Leaving out all pictures, reproduce the entries below exactly, from the first line through the line that contains "R4: 1.1k (MODE, VCC) -> 1.1k (DGND, MODE)".

─── Available data ───

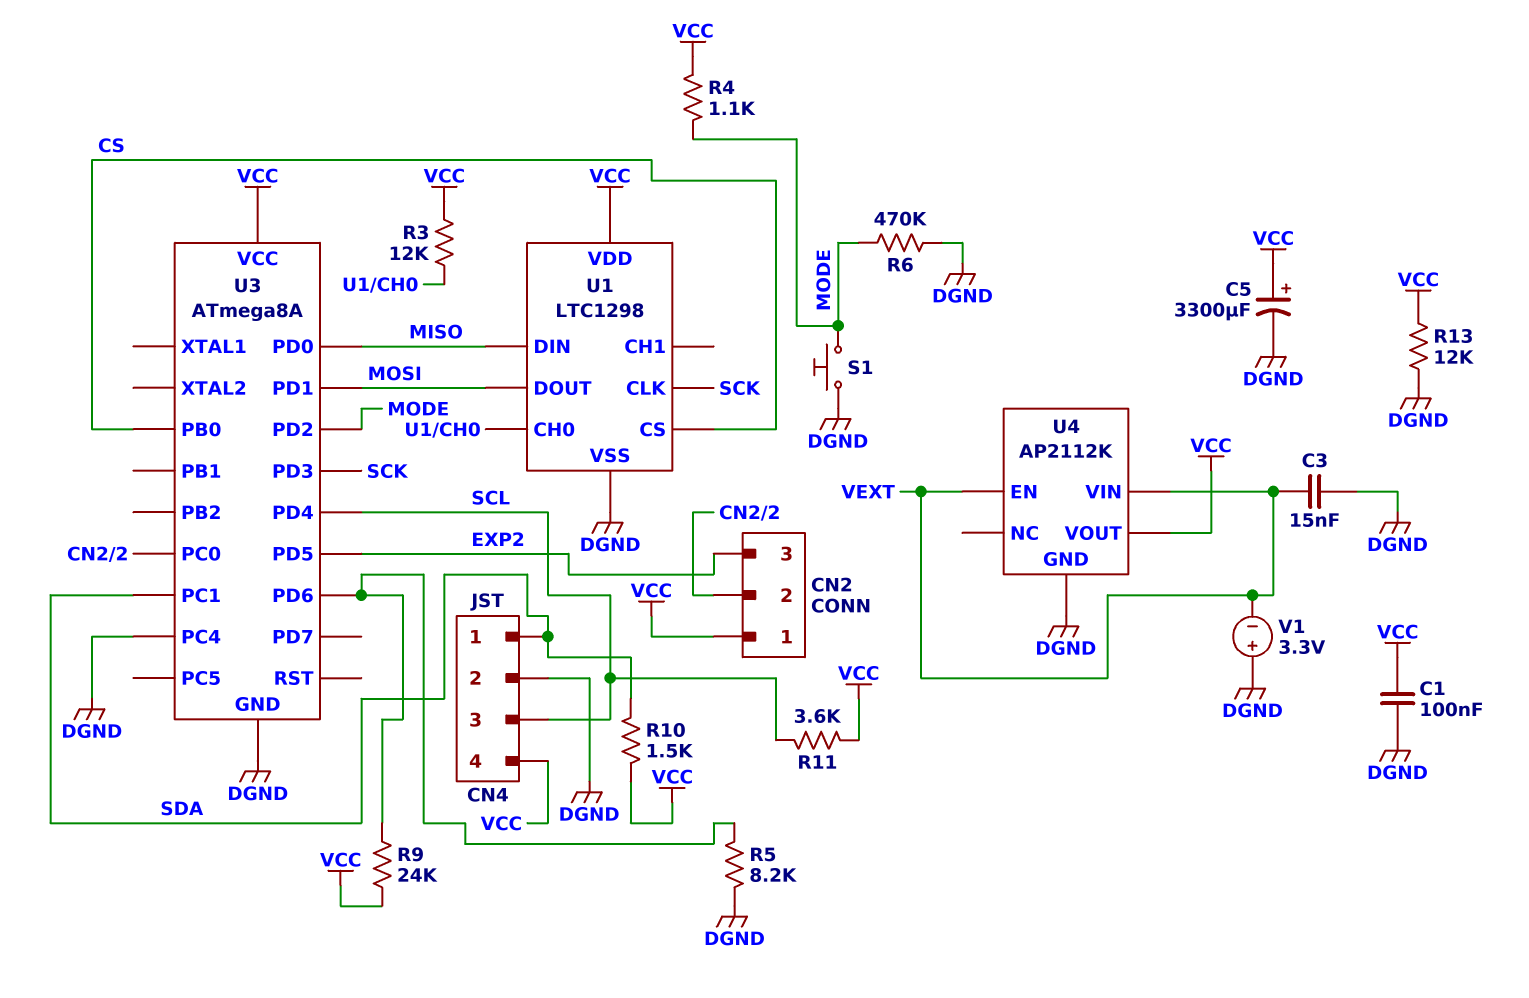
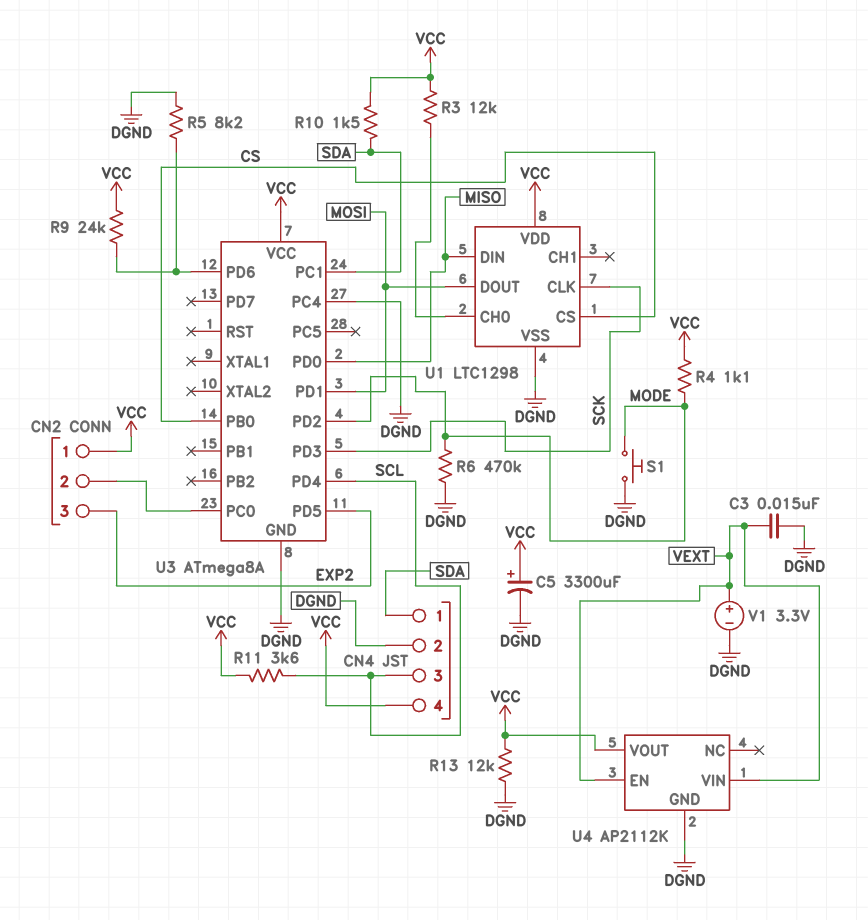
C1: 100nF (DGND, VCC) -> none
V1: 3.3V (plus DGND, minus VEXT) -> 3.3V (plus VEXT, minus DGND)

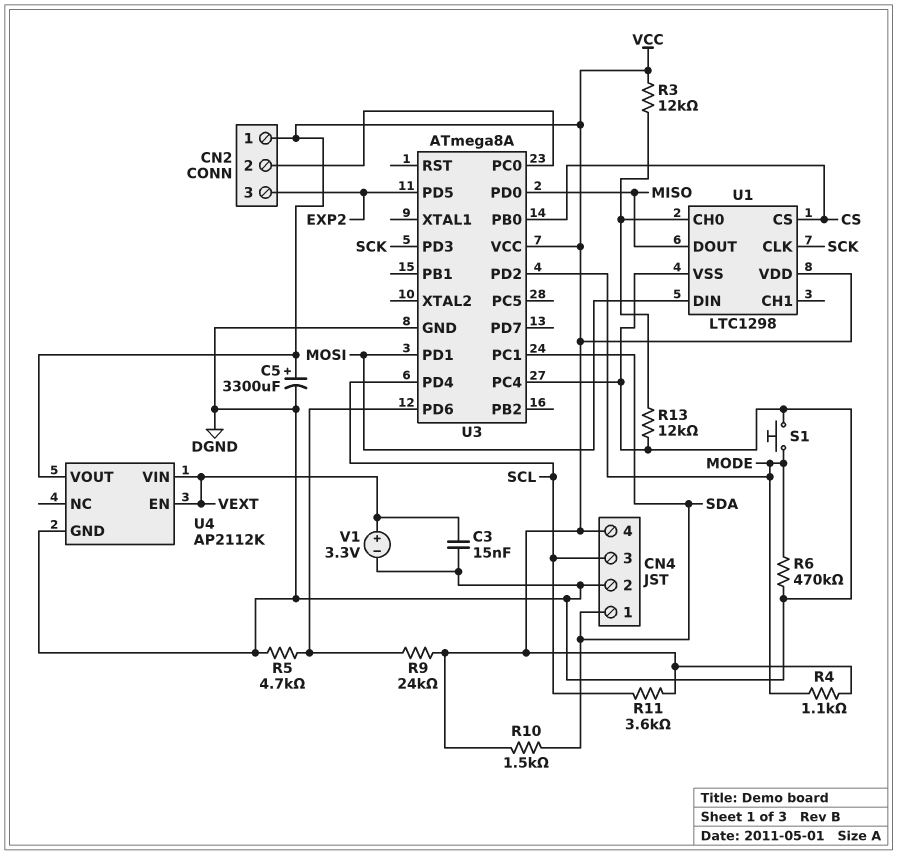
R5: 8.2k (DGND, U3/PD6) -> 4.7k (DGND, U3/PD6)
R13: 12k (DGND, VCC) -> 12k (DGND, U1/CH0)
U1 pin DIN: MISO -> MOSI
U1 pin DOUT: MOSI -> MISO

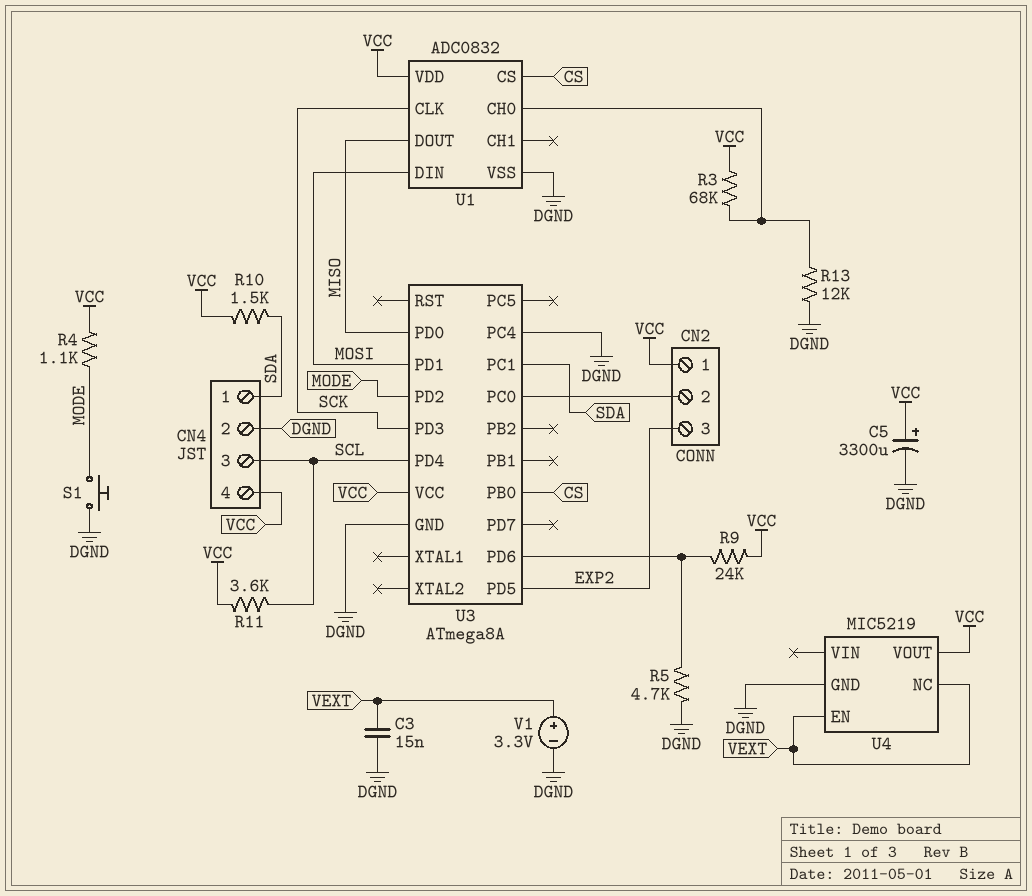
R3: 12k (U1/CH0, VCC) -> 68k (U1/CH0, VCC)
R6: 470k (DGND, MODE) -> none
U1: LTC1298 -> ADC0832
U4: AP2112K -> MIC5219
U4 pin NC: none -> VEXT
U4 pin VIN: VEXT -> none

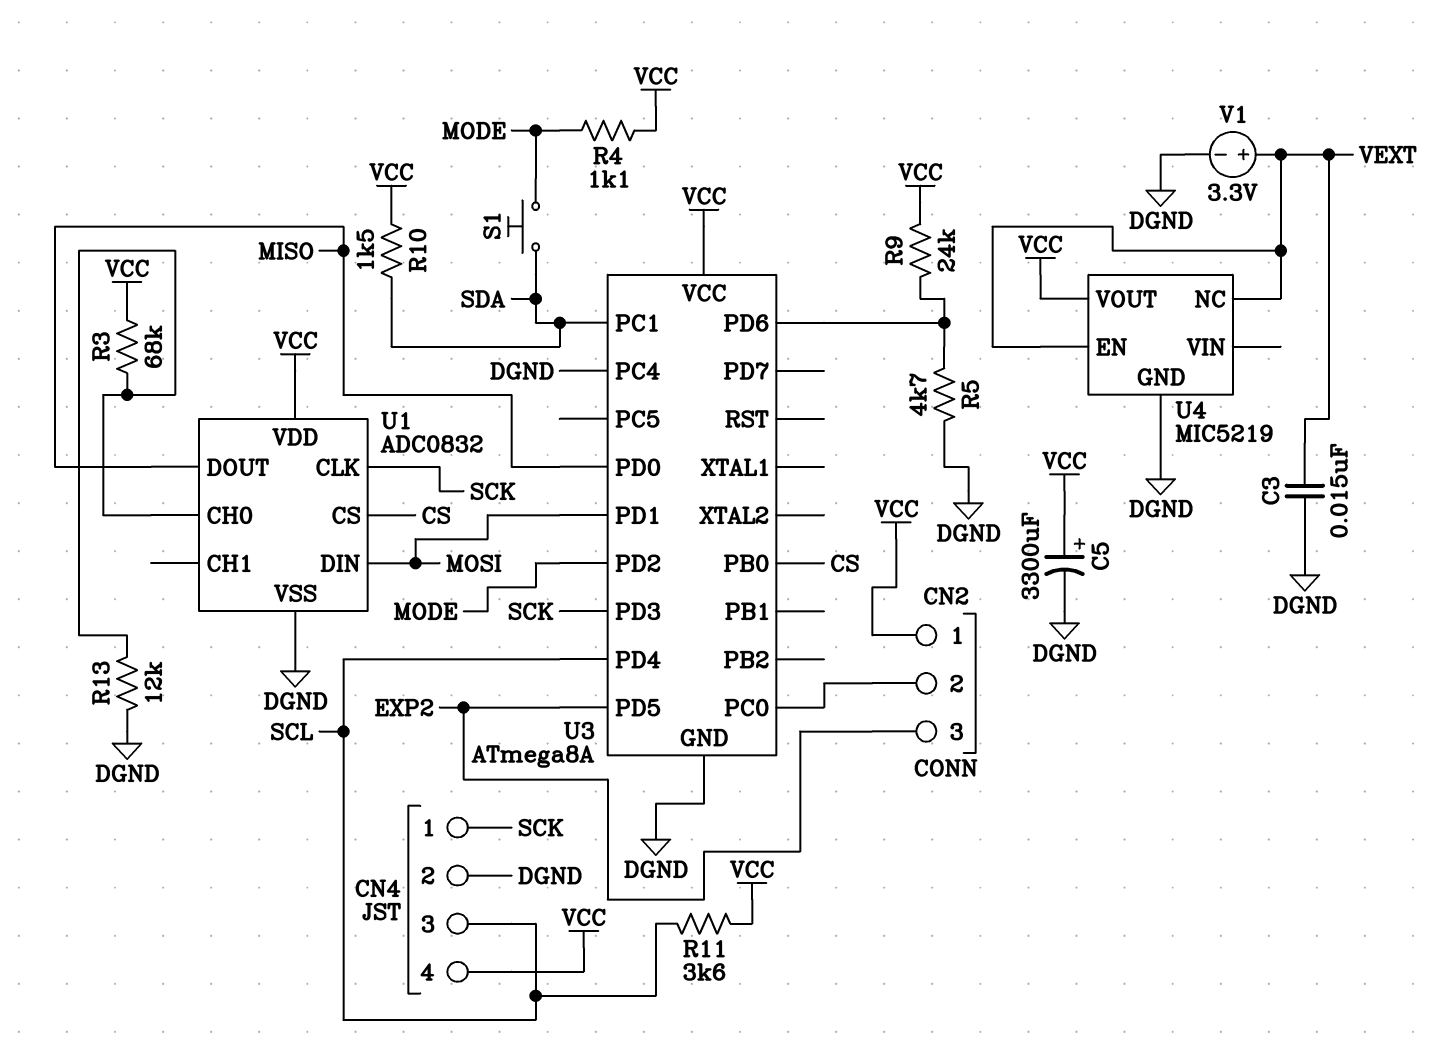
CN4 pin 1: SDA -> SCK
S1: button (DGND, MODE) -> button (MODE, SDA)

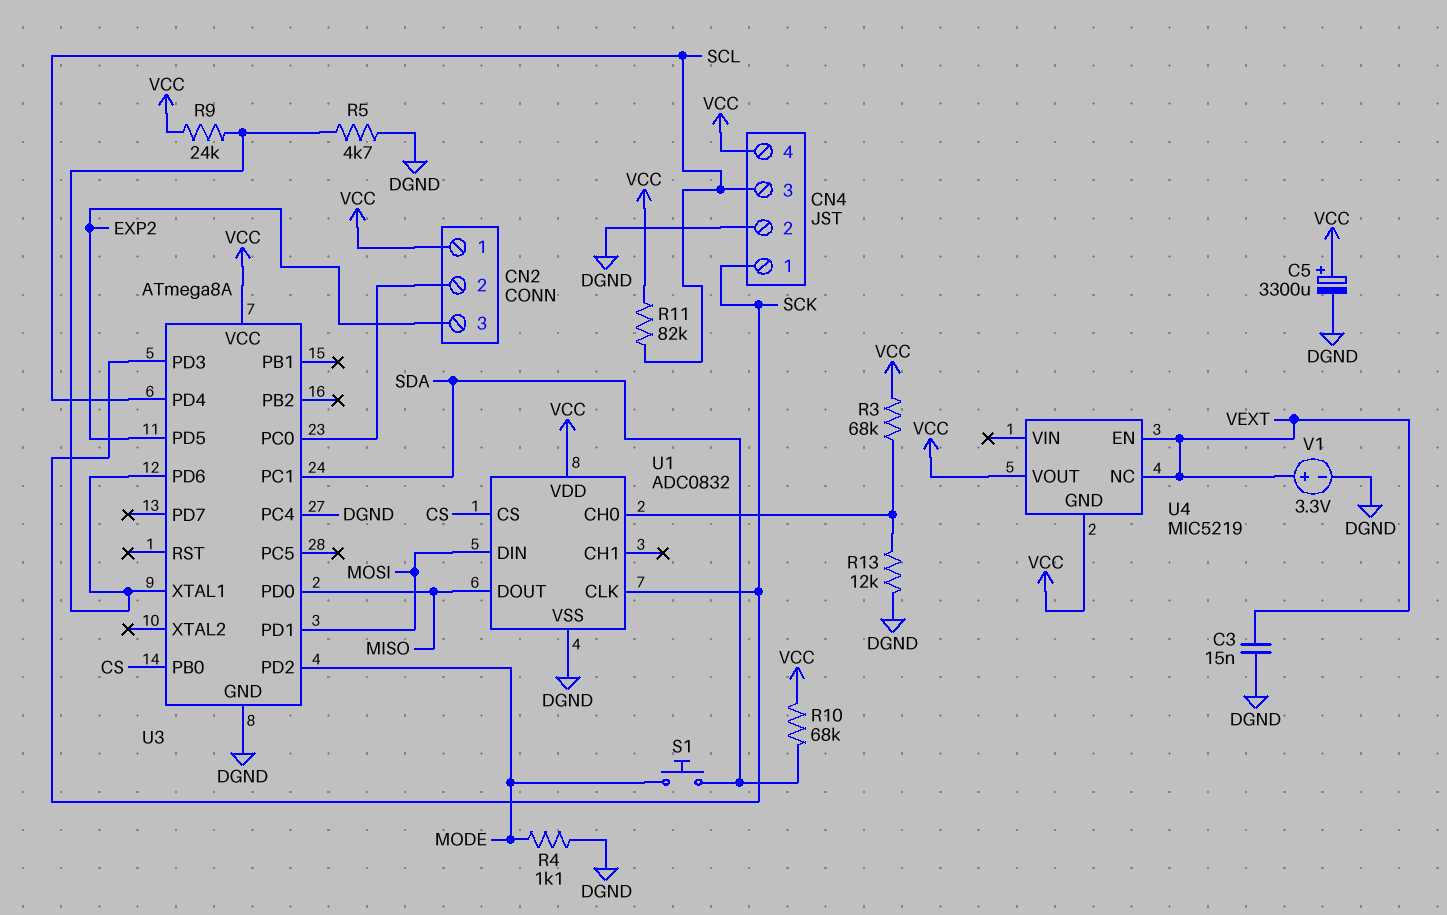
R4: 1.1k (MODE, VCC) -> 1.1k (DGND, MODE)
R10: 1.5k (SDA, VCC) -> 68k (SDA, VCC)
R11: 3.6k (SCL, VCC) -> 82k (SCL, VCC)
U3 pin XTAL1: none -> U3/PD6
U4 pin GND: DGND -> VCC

───

▶ Response to the exercise
C1: 100nF (DGND, VCC) -> none
V1: 3.3V (plus DGND, minus VEXT) -> 3.3V (plus VEXT, minus DGND)

R5: 8.2k (DGND, U3/PD6) -> 4.7k (DGND, U3/PD6)
R13: 12k (DGND, VCC) -> 12k (DGND, U1/CH0)
U1 pin DIN: MISO -> MOSI
U1 pin DOUT: MOSI -> MISO

R3: 12k (U1/CH0, VCC) -> 68k (U1/CH0, VCC)
R6: 470k (DGND, MODE) -> none
U1: LTC1298 -> ADC0832
U4: AP2112K -> MIC5219
U4 pin NC: none -> VEXT
U4 pin VIN: VEXT -> none

CN4 pin 1: SDA -> SCK
S1: button (DGND, MODE) -> button (MODE, SDA)

R4: 1.1k (MODE, VCC) -> 1.1k (DGND, MODE)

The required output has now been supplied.